=== Section Start ===

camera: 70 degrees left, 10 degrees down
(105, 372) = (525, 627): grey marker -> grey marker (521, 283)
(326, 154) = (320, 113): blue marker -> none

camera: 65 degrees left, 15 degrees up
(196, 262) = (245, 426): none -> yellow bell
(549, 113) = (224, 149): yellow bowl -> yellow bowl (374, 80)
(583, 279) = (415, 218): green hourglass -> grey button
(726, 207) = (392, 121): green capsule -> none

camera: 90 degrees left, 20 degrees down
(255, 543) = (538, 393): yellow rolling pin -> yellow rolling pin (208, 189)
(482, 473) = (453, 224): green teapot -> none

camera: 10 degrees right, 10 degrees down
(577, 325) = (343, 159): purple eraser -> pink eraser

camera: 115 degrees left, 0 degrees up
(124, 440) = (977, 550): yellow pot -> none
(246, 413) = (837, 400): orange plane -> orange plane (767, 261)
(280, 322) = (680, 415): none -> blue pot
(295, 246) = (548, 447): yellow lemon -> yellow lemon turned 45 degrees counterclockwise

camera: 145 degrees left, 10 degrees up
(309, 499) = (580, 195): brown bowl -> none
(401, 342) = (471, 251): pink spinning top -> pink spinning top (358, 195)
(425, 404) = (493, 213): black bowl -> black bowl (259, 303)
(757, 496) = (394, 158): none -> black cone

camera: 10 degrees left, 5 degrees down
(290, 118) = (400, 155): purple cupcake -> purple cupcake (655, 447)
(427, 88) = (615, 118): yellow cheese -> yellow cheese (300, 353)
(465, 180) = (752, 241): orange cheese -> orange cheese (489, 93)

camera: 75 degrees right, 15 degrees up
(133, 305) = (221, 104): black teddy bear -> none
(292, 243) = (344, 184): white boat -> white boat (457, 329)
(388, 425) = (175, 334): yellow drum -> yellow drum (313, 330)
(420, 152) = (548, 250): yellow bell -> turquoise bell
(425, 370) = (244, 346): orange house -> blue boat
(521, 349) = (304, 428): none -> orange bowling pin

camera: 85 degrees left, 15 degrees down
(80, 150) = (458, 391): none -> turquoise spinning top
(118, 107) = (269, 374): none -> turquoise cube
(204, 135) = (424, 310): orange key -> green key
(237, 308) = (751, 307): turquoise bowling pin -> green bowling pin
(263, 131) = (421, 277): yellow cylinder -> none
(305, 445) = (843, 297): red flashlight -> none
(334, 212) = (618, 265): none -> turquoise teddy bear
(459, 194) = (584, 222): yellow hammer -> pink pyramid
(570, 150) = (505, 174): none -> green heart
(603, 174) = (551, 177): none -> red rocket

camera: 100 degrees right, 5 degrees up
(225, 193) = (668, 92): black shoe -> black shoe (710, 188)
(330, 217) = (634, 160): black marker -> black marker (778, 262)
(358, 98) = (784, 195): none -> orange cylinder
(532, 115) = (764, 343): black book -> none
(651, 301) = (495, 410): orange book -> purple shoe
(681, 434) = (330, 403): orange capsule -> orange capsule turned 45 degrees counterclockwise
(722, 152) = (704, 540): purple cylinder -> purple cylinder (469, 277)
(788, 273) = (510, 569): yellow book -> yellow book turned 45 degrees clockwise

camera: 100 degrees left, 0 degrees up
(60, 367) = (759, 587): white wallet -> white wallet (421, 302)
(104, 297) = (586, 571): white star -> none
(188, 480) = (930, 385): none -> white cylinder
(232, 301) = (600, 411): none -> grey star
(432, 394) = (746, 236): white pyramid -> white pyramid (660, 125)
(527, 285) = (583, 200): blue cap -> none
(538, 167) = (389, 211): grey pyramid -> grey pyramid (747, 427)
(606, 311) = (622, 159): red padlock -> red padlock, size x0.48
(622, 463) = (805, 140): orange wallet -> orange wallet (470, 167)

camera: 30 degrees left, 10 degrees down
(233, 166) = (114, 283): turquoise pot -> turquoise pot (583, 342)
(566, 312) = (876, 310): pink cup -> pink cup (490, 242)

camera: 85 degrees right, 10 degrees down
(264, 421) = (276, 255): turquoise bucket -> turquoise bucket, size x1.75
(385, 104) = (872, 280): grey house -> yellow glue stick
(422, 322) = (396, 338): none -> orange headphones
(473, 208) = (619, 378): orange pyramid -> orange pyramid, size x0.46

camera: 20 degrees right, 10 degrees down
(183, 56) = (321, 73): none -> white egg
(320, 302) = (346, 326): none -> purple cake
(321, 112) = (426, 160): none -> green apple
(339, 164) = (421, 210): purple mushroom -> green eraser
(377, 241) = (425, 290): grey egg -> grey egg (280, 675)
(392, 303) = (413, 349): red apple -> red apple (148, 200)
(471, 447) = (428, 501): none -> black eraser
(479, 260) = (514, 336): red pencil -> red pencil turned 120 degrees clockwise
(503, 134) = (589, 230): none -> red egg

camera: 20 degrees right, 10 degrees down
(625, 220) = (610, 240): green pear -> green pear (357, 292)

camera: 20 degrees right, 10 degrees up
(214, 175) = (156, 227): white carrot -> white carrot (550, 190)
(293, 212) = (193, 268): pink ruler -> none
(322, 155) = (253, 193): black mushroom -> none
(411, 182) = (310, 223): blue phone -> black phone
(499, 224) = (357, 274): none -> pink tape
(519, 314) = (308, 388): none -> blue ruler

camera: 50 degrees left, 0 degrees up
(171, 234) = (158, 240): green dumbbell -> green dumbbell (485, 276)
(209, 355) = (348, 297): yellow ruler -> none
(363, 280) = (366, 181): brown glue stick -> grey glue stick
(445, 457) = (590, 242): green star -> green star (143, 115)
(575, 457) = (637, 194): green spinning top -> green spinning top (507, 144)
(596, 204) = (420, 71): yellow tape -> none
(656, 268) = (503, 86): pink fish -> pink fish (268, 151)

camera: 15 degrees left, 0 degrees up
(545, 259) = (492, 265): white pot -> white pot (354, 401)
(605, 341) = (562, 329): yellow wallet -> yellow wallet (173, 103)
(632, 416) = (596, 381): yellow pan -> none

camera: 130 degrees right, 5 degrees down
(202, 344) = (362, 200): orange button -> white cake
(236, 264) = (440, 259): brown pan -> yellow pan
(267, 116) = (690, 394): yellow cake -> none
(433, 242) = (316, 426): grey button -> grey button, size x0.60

=== Section End ===

With the line holding "(377, 241) = (425, 290): grey" as the first and the line holding "(293, 212) = (193, 268): pink ruler -> none" as the last, please transcribe exactly the lines of the material above in that range and nothing else.

:: The answer ::
(377, 241) = (425, 290): grey egg -> grey egg (280, 675)
(392, 303) = (413, 349): red apple -> red apple (148, 200)
(471, 447) = (428, 501): none -> black eraser
(479, 260) = (514, 336): red pencil -> red pencil turned 120 degrees clockwise
(503, 134) = (589, 230): none -> red egg

camera: 20 degrees right, 10 degrees down
(625, 220) = (610, 240): green pear -> green pear (357, 292)

camera: 20 degrees right, 10 degrees up
(214, 175) = (156, 227): white carrot -> white carrot (550, 190)
(293, 212) = (193, 268): pink ruler -> none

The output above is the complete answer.